■ Aim of the exercise: Can you transcribe the data exactly? Leave the pictures out.

■ Records for the task:
···
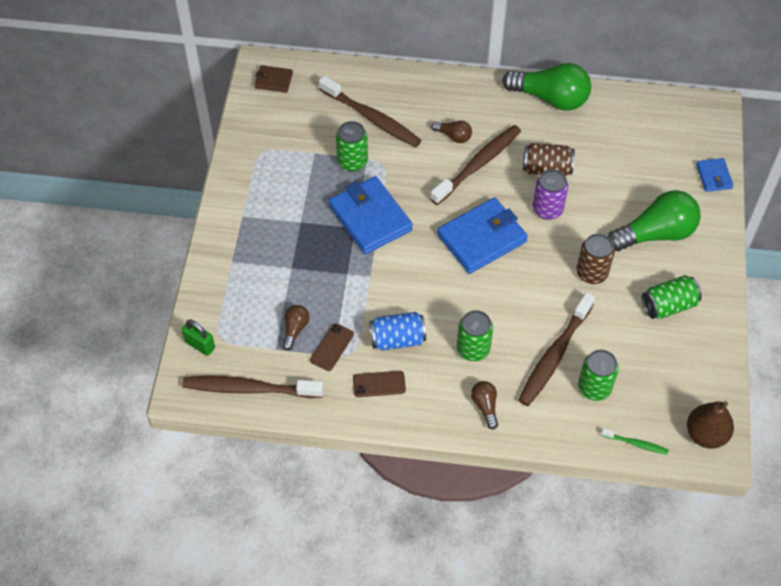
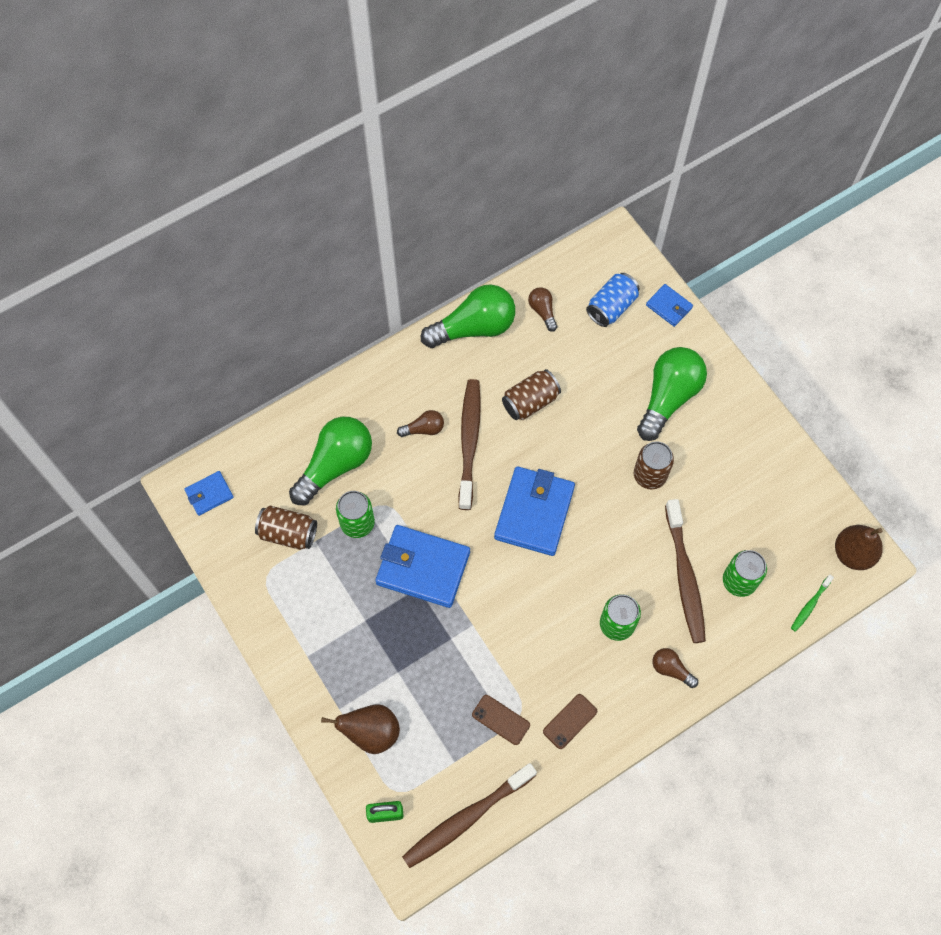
camera: 40 degrees left, 10 degrees up
(238, 290) = (371, 732): none -> brown pear
(273, 81) = (209, 494): brown wallet -> blue wallet
(295, 329) = (454, 729): brown light bulb -> brown light bulb (542, 311)
(301, 136) = (288, 533): none -> brown can
(332, 347) = (500, 720): brown phone -> brown phone turned 45 degrees counterclockwise
(372, 118) = (335, 465): brown toothbrush -> green light bulb
(397, 339) = (548, 666): blue can -> blue can (611, 307)
(547, 209) = (564, 441): purple can -> none
(636, 444) = (810, 605): green toothbrush -> green toothbrush turned 150 degrees clockwise
(668, 305) = (732, 458): green can -> none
···
■ The answer:
camera: 40 degrees left, 10 degrees up
(238, 290) = (371, 732): none -> brown pear
(273, 81) = (209, 494): brown wallet -> blue wallet
(295, 329) = (454, 729): brown light bulb -> brown light bulb (542, 311)
(301, 136) = (288, 533): none -> brown can
(332, 347) = (500, 720): brown phone -> brown phone turned 45 degrees counterclockwise
(372, 118) = (335, 465): brown toothbrush -> green light bulb
(397, 339) = (548, 666): blue can -> blue can (611, 307)
(547, 209) = (564, 441): purple can -> none
(636, 444) = (810, 605): green toothbrush -> green toothbrush turned 150 degrees clockwise
(668, 305) = (732, 458): green can -> none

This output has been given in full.